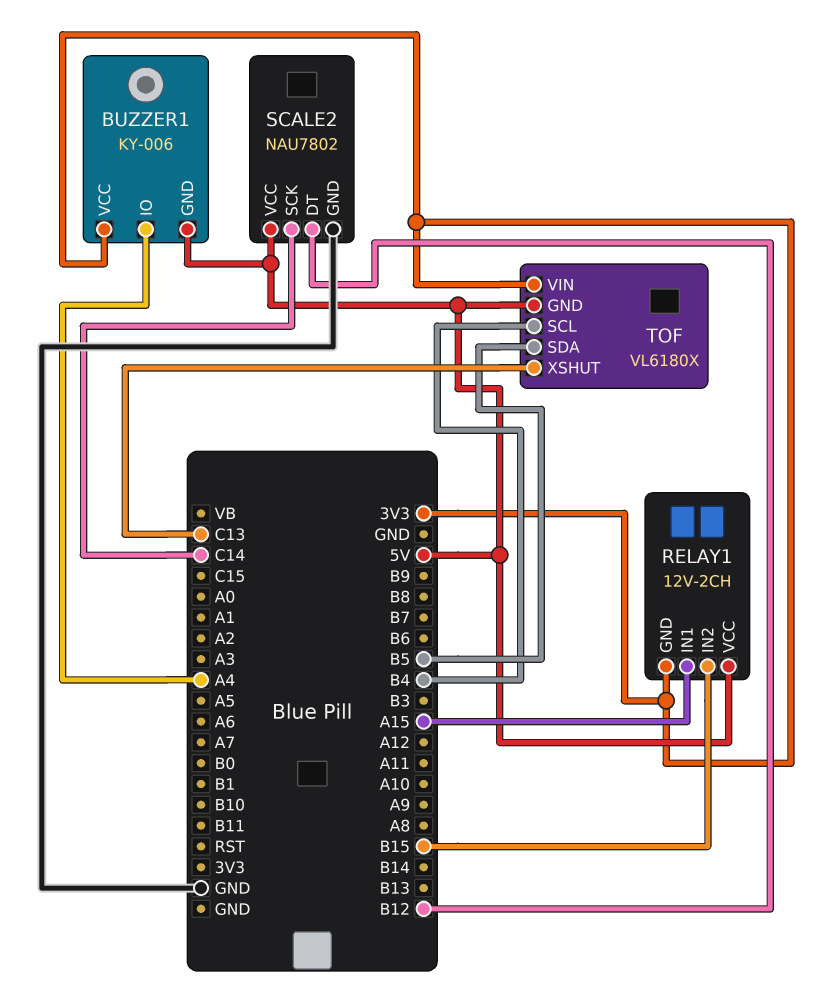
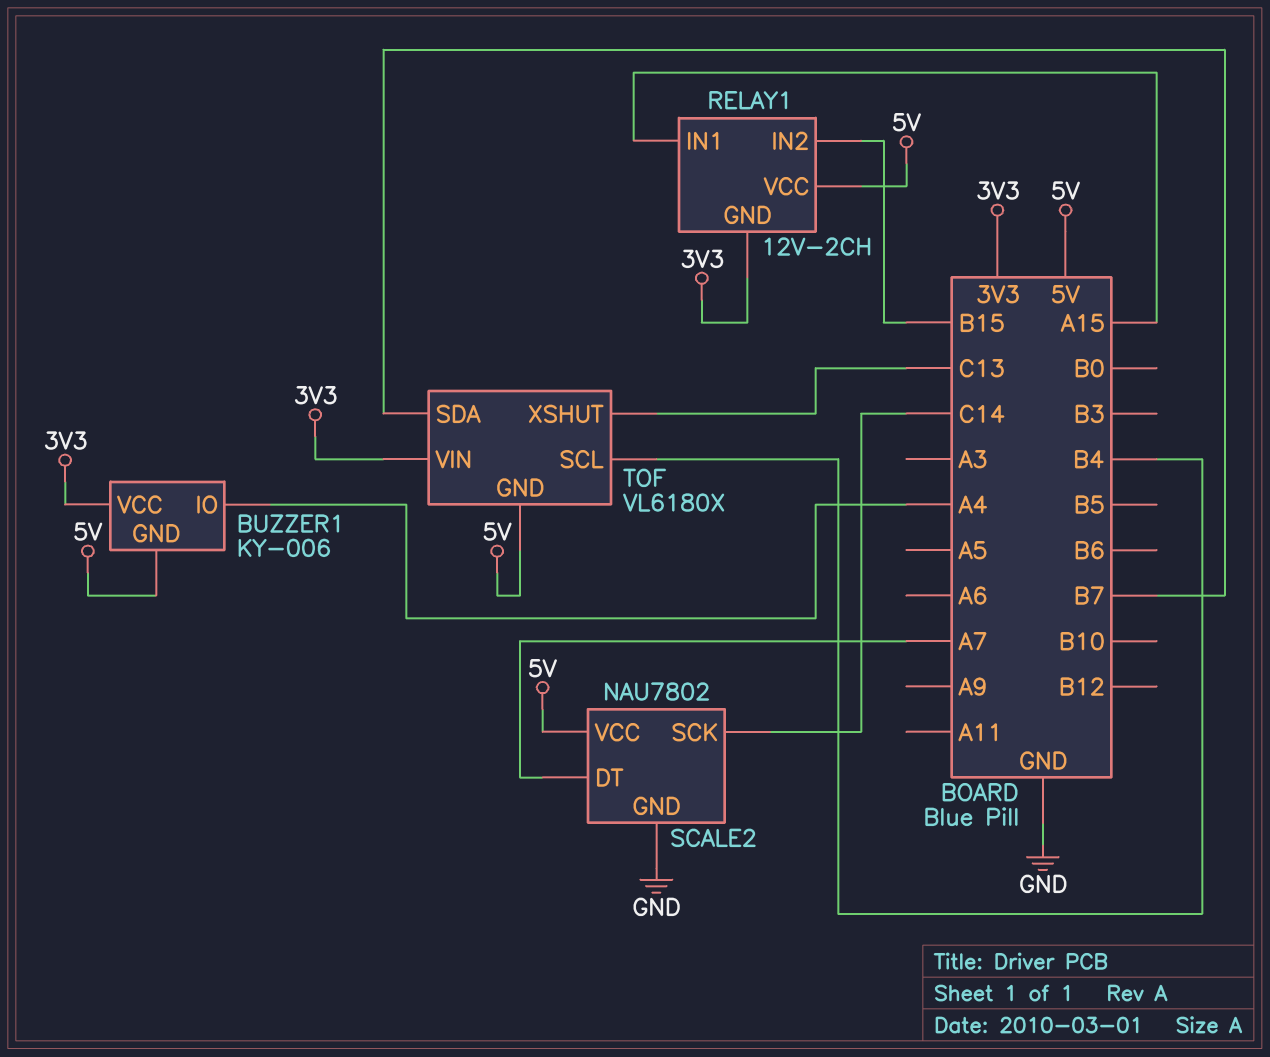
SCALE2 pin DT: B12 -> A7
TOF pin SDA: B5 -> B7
---
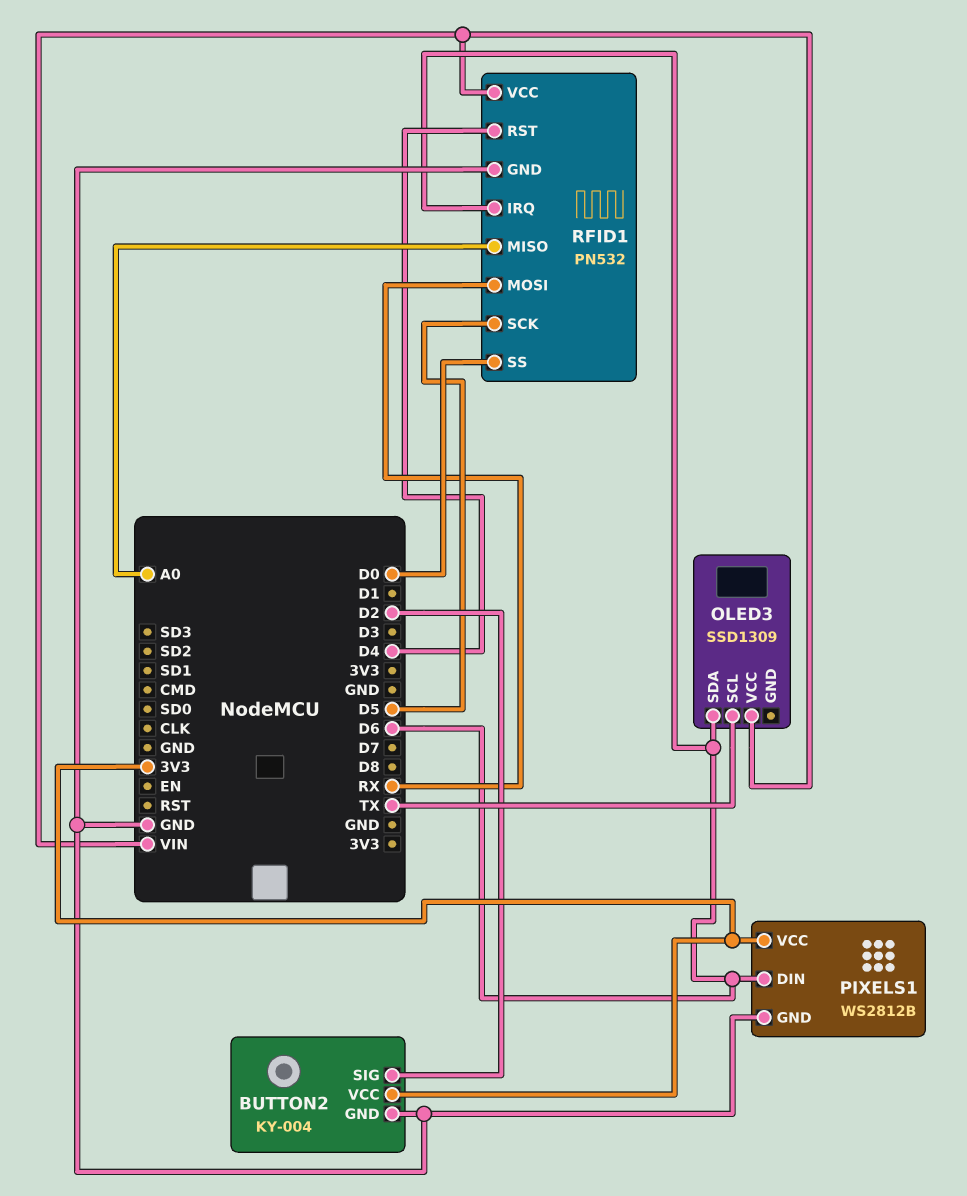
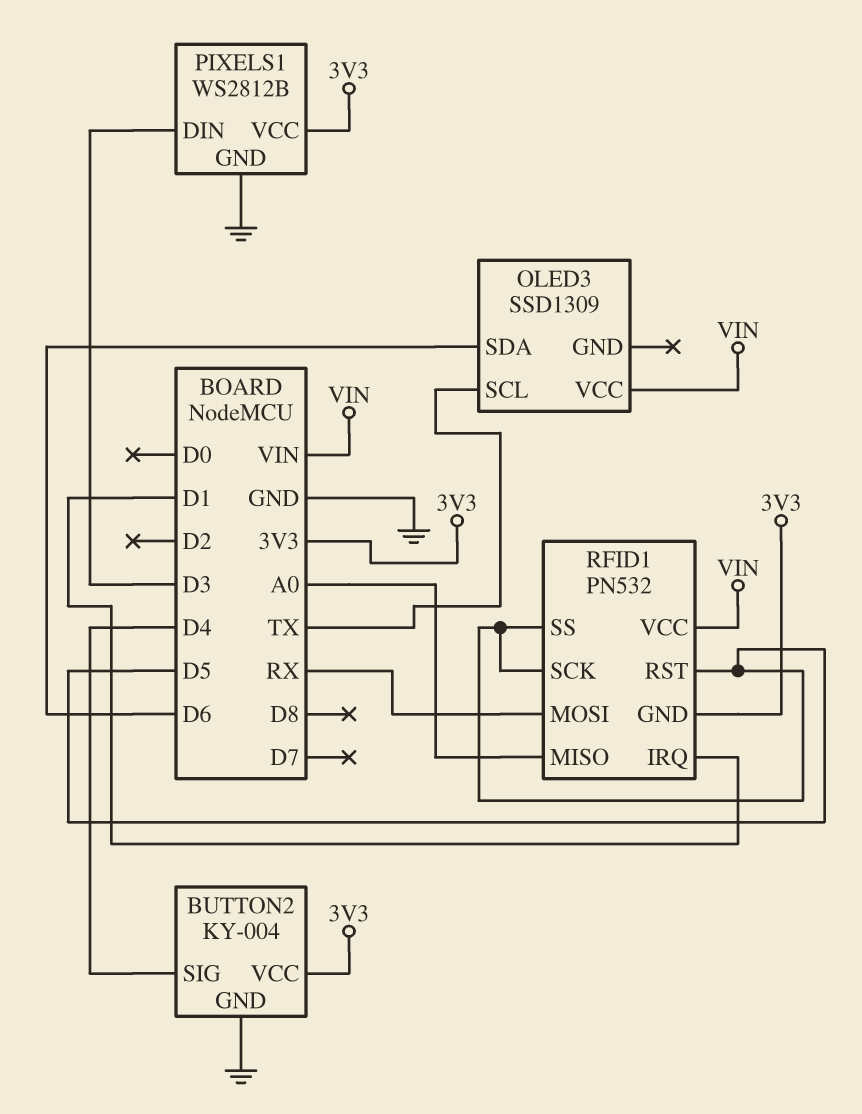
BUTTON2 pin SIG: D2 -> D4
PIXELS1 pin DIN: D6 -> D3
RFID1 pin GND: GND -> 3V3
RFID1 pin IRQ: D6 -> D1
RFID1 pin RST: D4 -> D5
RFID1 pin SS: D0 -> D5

▶ **ABOUT THIS EXERCISE**: Using the entries above, output exactly the lines between the line holding "RFID1 pin IRQ: D6 -> D1" and the line holding "RFID1 pin SS: D0 -> D5", end lines included, and nothing more.

▶ **RESPONSE FOR THIS EXERCISE**:
RFID1 pin IRQ: D6 -> D1
RFID1 pin RST: D4 -> D5
RFID1 pin SS: D0 -> D5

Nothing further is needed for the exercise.